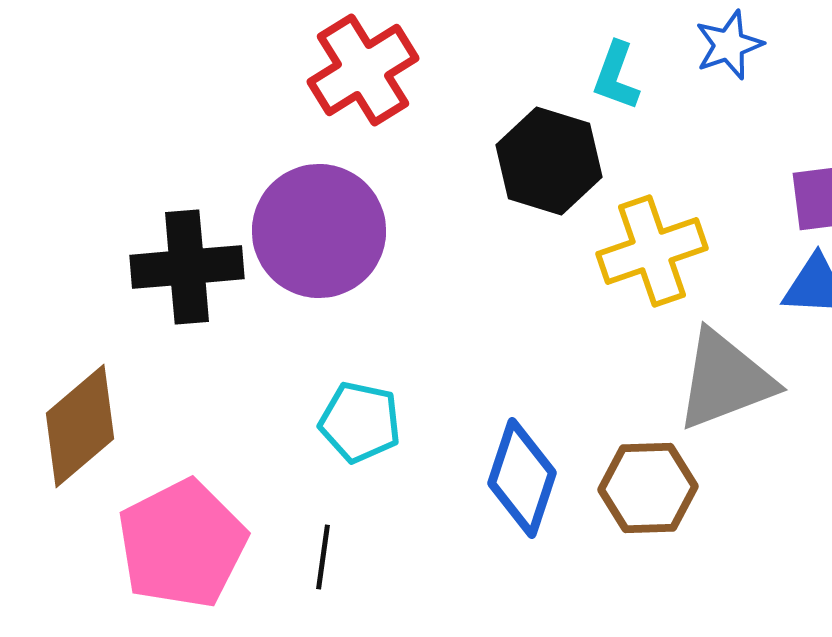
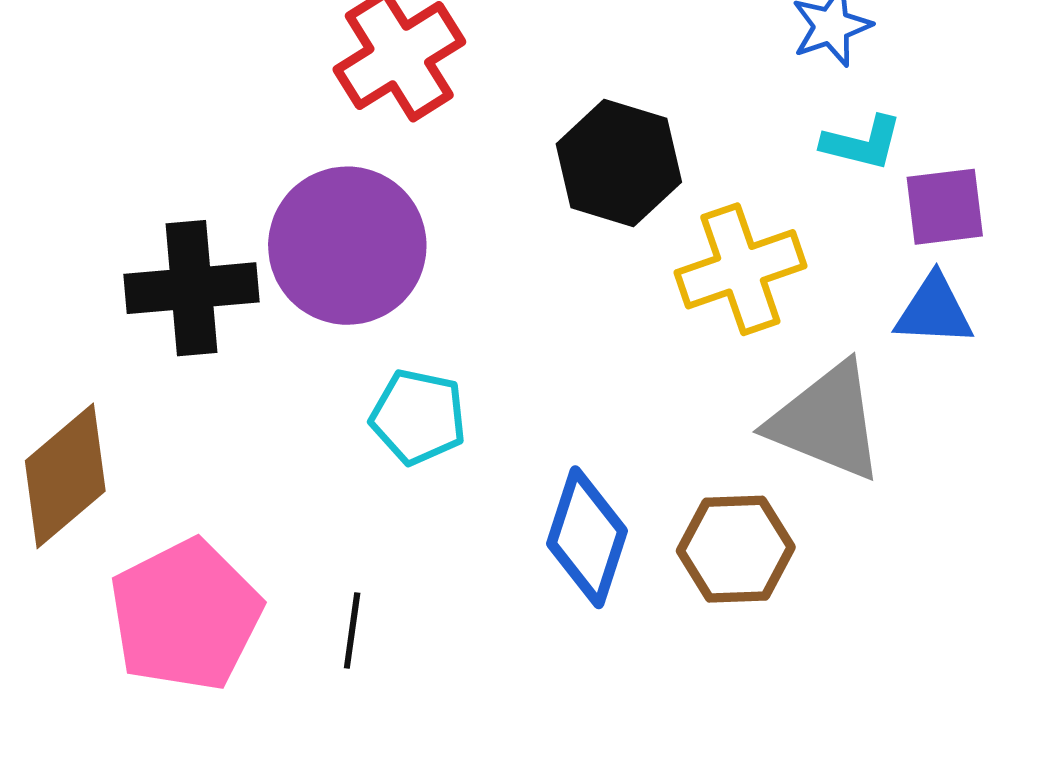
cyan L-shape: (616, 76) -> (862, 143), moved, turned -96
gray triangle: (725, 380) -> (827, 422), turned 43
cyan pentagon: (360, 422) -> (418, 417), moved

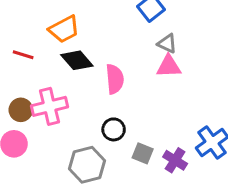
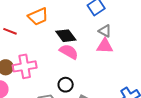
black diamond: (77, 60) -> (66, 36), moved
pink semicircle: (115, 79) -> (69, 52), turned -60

• Assignment: Your copy should match every record exactly and contain no pictures.

• Answer to the problem:
cyan L-shape: (616, 76) -> (862, 143), moved, turned -96
gray triangle: (725, 380) -> (827, 422), turned 43
cyan pentagon: (360, 422) -> (418, 417), moved

black diamond: (77, 60) -> (66, 36), moved
pink semicircle: (115, 79) -> (69, 52), turned -60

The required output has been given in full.